Scene change data:
·····
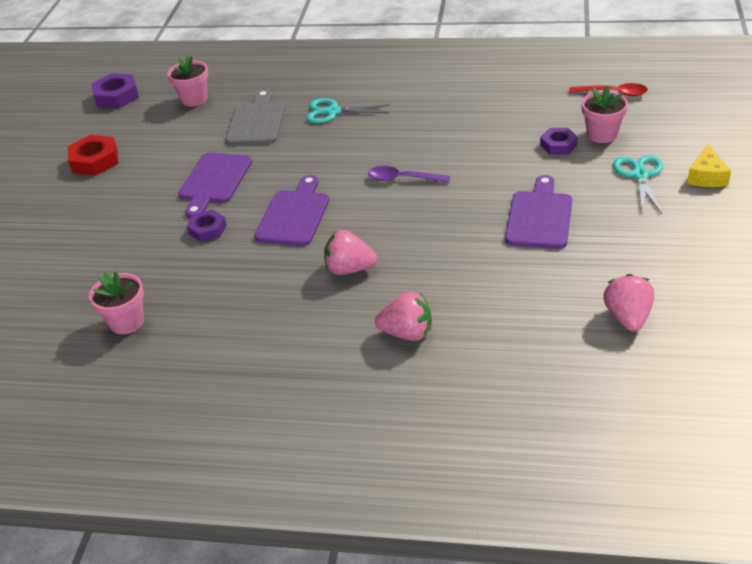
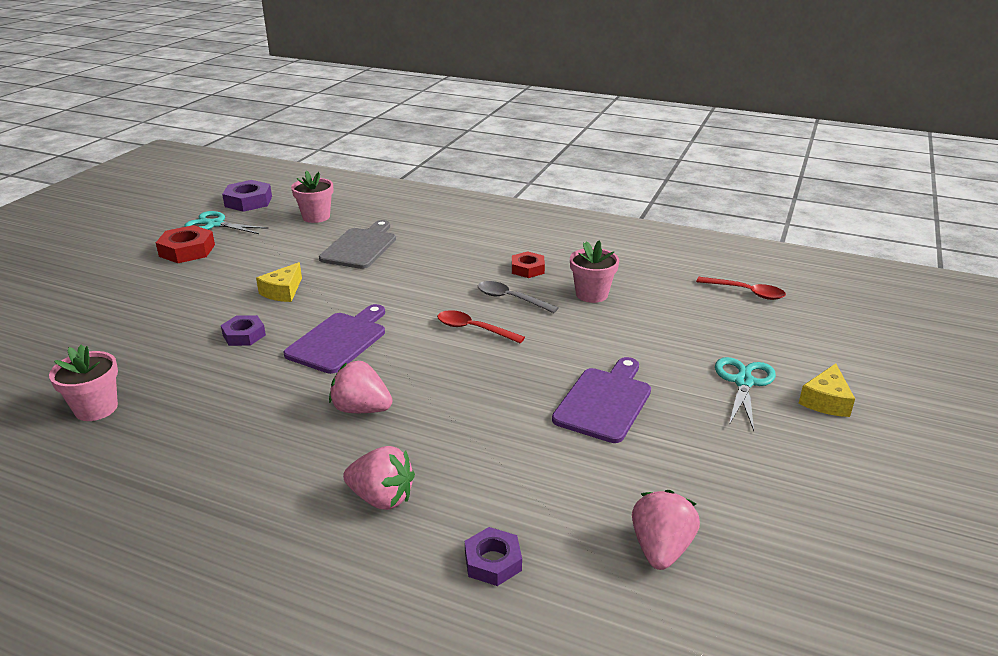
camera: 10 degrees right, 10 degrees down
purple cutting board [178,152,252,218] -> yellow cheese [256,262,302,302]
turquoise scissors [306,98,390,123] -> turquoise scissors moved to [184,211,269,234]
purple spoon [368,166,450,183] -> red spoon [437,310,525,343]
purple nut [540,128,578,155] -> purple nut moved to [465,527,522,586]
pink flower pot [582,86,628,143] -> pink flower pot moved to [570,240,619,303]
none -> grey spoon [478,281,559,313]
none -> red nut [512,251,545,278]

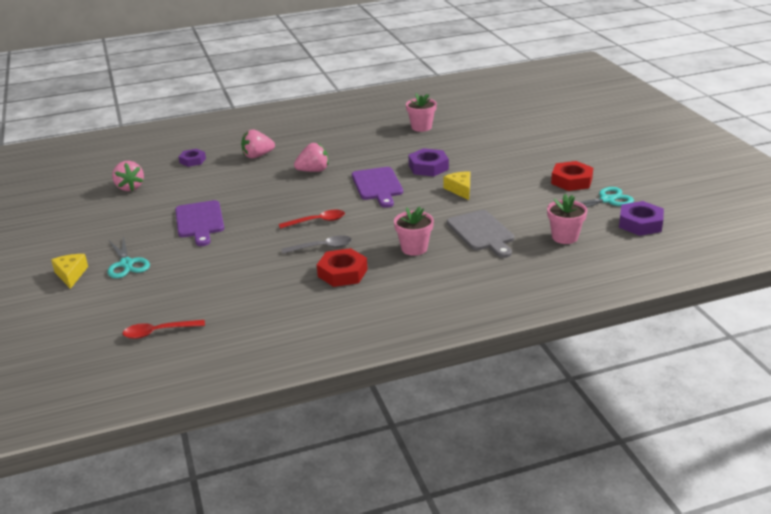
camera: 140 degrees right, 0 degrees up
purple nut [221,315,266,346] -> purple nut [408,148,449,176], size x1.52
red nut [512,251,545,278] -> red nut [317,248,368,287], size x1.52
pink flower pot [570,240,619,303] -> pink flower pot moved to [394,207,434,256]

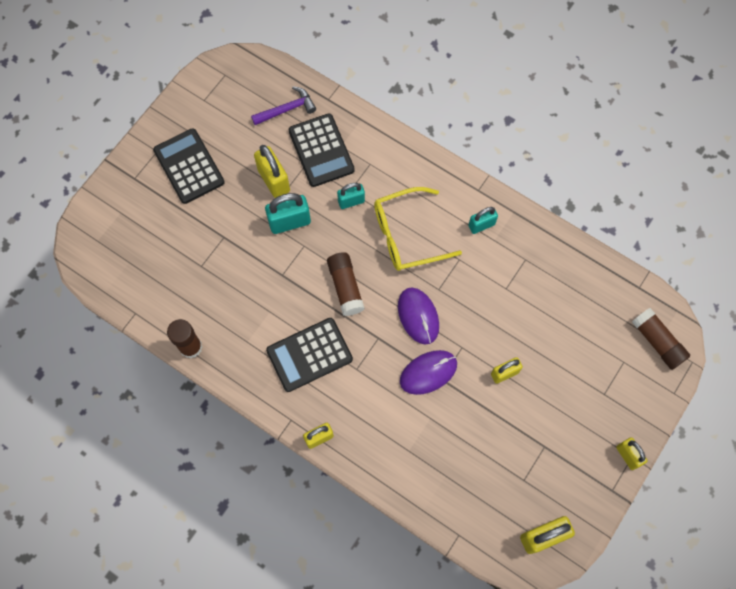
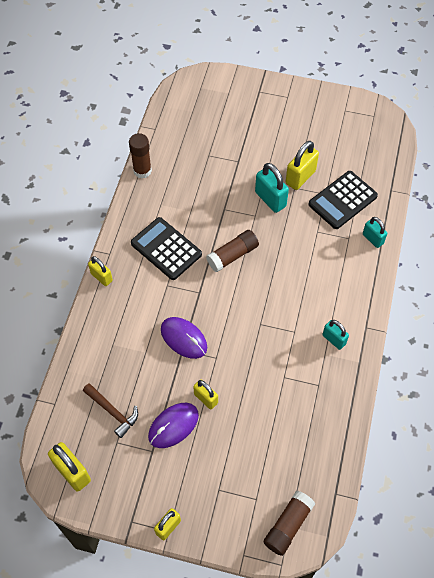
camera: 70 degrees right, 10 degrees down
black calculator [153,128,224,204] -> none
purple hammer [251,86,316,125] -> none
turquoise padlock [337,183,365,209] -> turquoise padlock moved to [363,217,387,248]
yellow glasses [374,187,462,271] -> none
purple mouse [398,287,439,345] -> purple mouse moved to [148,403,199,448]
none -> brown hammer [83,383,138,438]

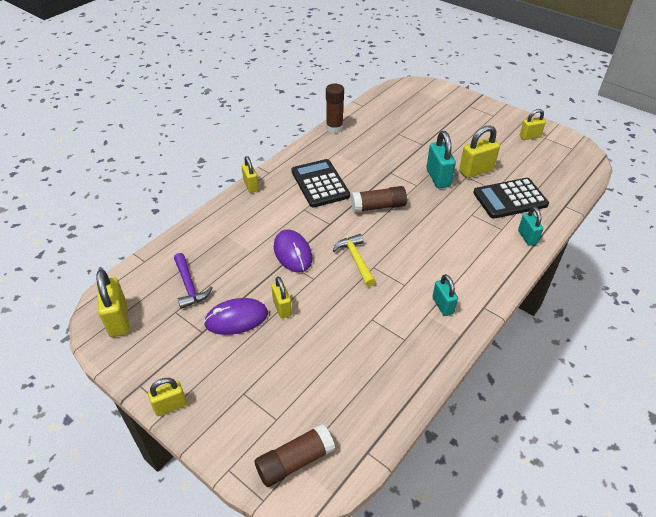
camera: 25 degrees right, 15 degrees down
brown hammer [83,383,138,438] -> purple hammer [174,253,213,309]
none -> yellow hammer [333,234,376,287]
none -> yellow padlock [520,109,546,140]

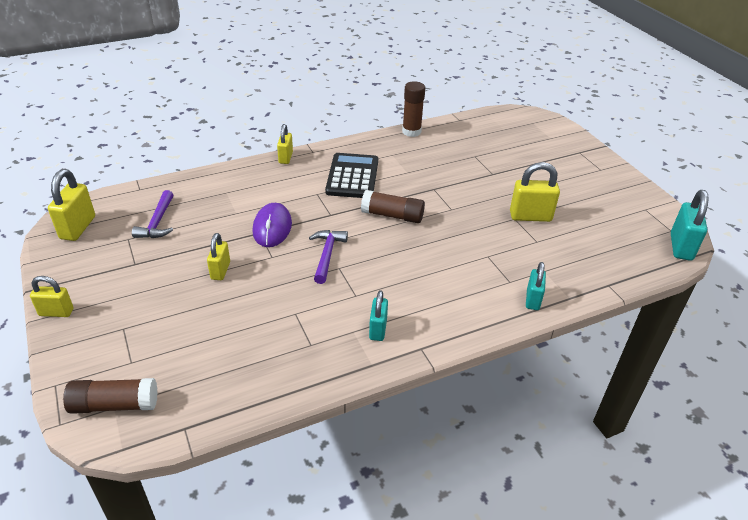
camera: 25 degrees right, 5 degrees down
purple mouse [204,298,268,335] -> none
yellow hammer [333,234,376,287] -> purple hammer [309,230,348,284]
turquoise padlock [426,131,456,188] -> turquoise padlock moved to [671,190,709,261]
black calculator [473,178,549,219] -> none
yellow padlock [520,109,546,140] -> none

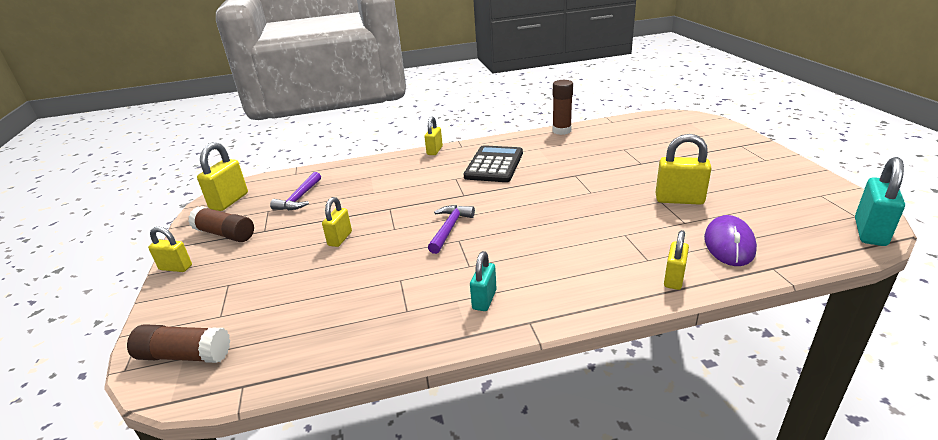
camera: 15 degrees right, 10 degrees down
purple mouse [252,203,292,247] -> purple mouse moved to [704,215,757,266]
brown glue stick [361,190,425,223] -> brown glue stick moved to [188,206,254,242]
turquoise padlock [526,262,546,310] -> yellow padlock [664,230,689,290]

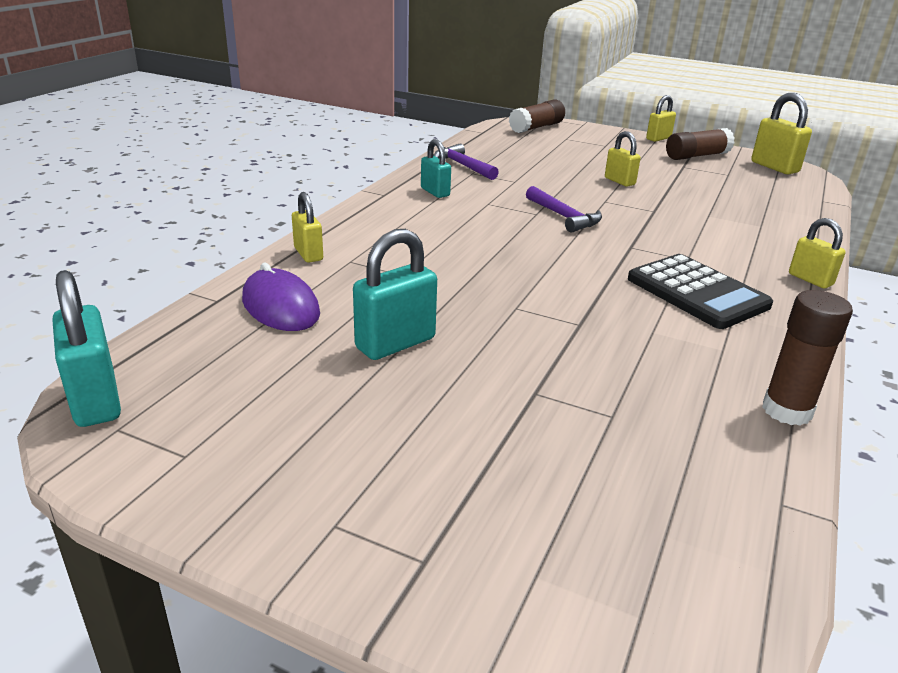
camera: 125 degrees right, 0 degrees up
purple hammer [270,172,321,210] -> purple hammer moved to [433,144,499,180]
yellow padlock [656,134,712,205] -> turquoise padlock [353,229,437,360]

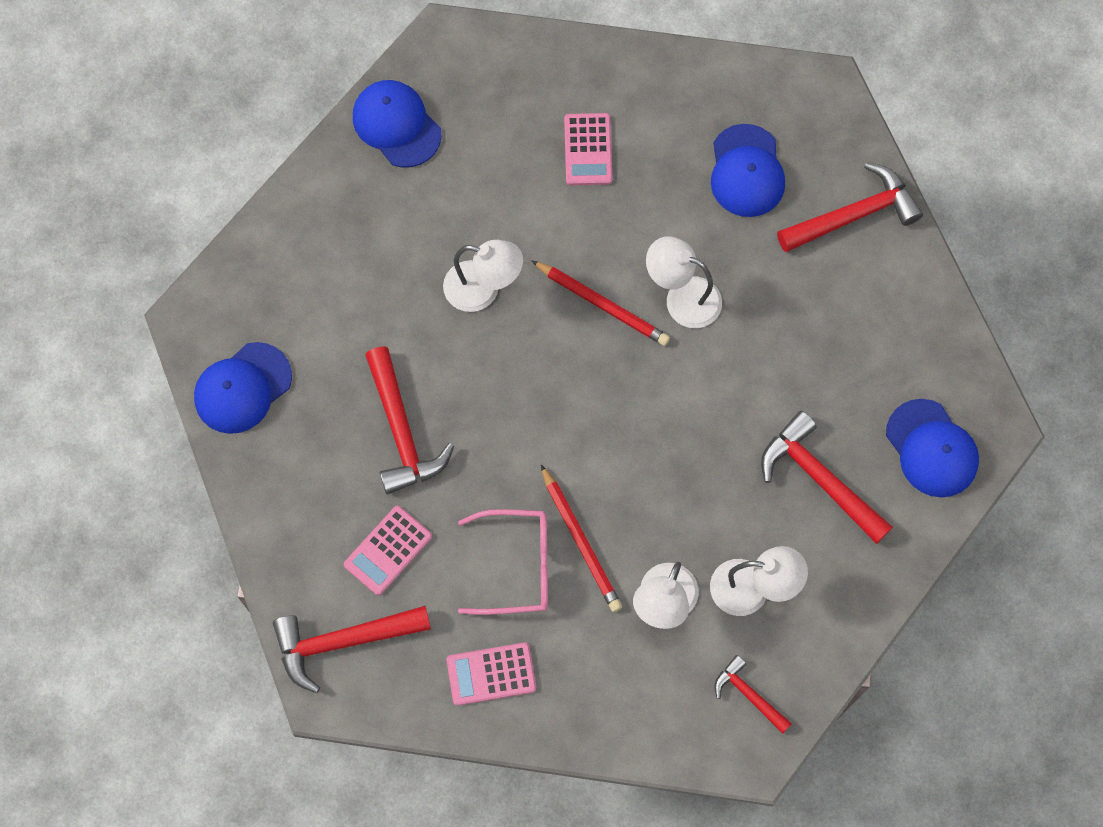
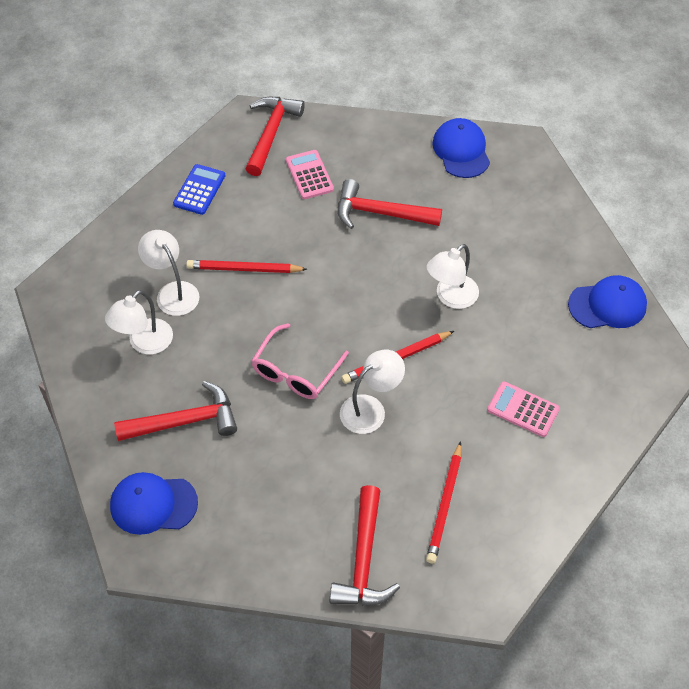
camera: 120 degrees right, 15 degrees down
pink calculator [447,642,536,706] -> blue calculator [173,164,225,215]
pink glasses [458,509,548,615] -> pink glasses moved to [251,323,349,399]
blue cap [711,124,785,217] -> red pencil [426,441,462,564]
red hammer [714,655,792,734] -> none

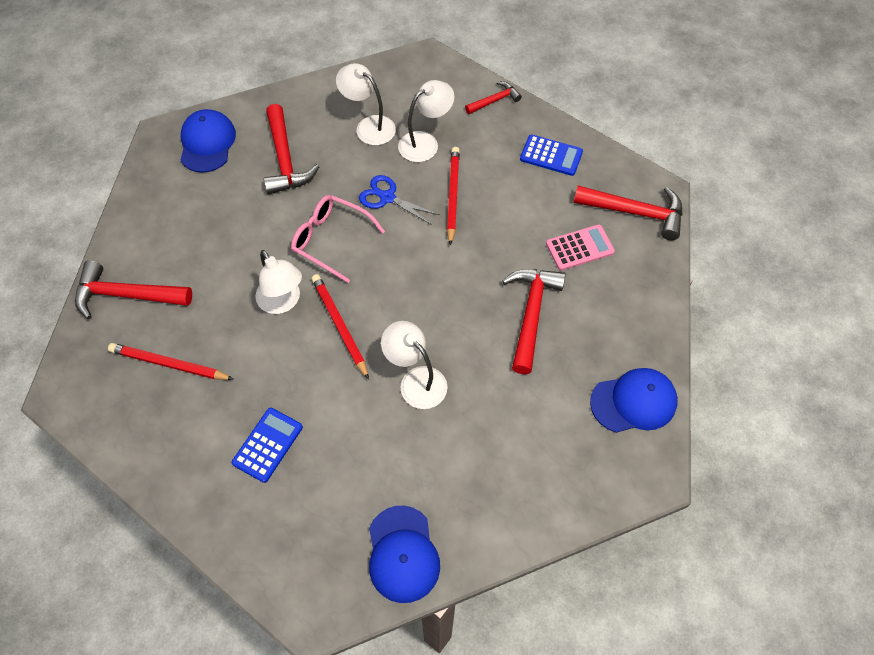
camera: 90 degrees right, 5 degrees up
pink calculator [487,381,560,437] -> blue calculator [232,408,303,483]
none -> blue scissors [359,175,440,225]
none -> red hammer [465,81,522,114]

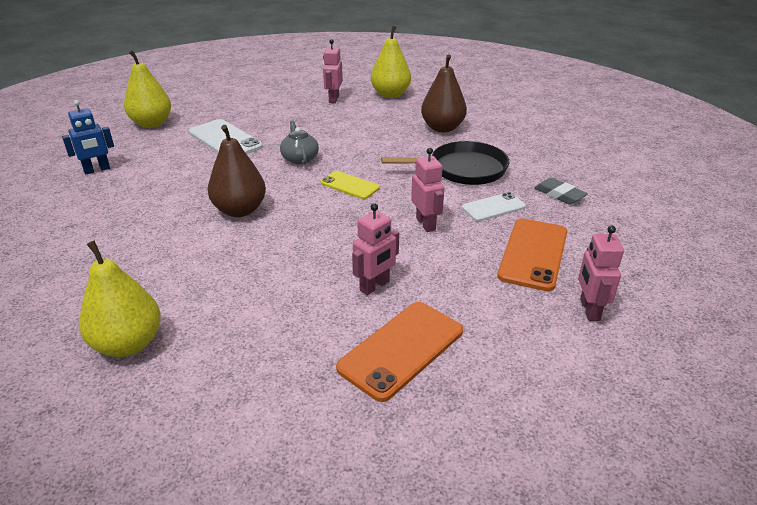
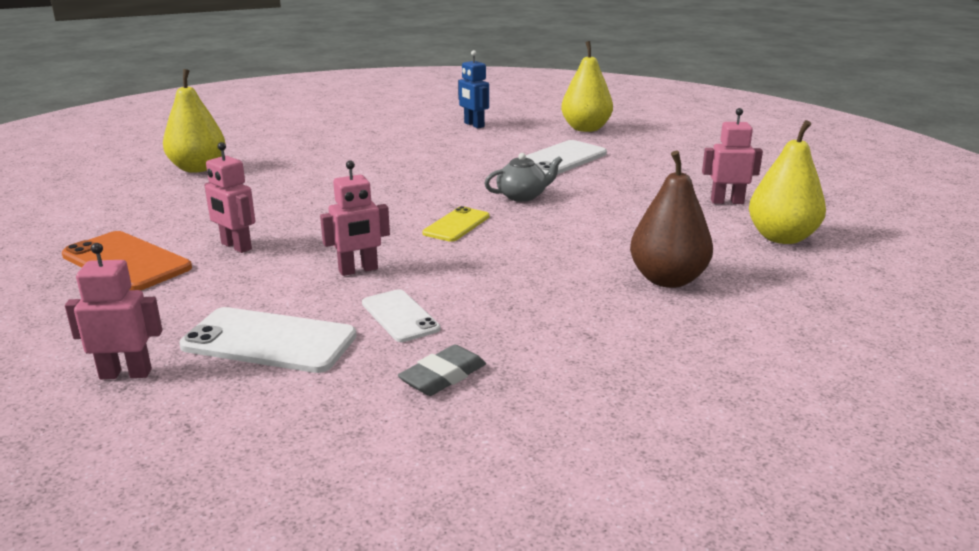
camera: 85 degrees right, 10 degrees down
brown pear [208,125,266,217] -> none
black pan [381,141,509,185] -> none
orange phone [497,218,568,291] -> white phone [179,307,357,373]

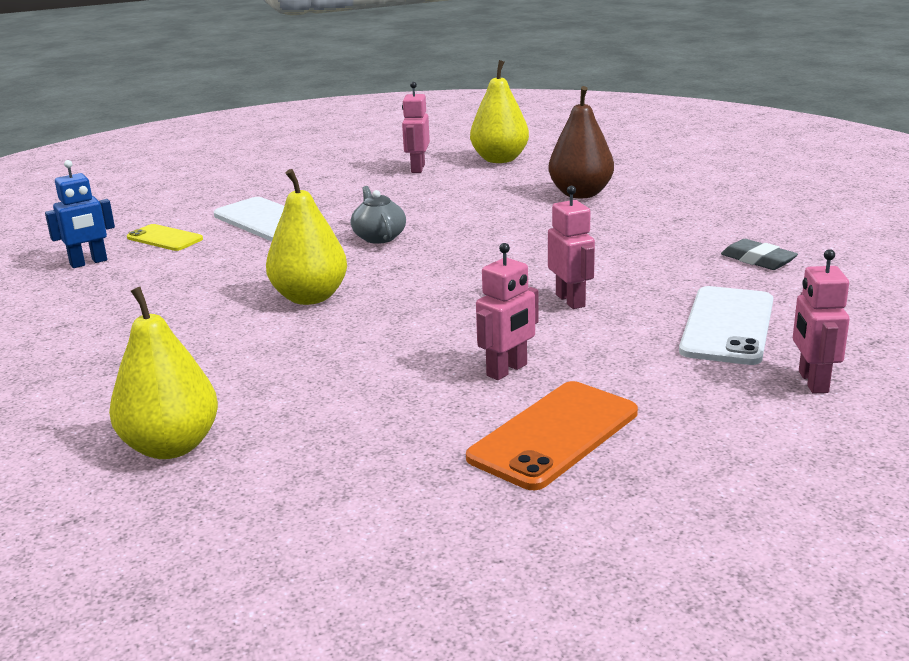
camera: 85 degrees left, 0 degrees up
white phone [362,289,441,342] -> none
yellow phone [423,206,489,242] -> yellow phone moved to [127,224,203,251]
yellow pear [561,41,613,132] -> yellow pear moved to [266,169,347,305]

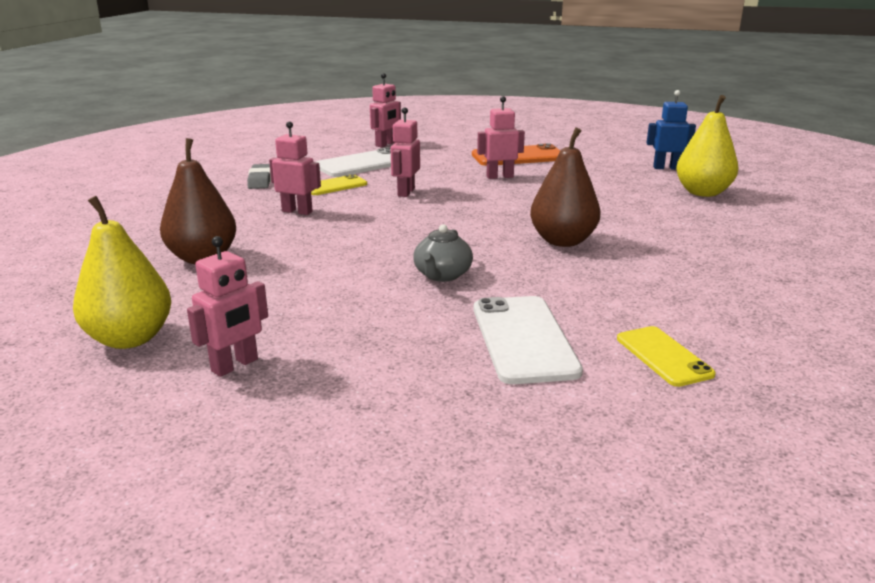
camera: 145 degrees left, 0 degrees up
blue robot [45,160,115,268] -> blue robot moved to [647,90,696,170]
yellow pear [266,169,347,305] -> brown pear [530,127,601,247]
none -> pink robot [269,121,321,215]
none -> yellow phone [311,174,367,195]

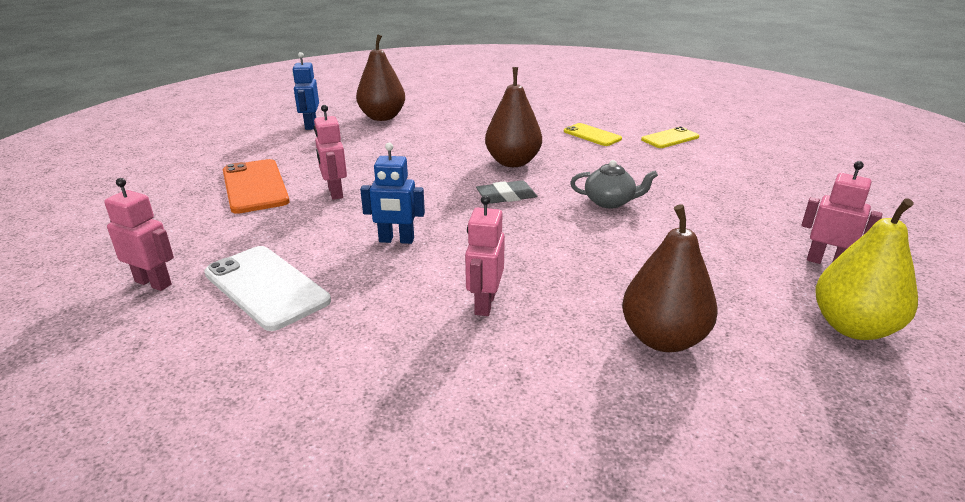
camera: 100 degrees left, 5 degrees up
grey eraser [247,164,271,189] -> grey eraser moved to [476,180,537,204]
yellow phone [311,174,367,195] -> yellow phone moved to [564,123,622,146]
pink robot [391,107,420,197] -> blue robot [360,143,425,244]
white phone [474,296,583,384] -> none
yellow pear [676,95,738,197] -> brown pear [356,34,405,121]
·····
WHAT YOU SHOULD DO: Repeat only the stretch of lines starting at the one containing "yellow phone [311,174,367,195] ->" and running to the final line of the entries above.

FINISHED TASK:
yellow phone [311,174,367,195] -> yellow phone moved to [564,123,622,146]
pink robot [391,107,420,197] -> blue robot [360,143,425,244]
white phone [474,296,583,384] -> none
yellow pear [676,95,738,197] -> brown pear [356,34,405,121]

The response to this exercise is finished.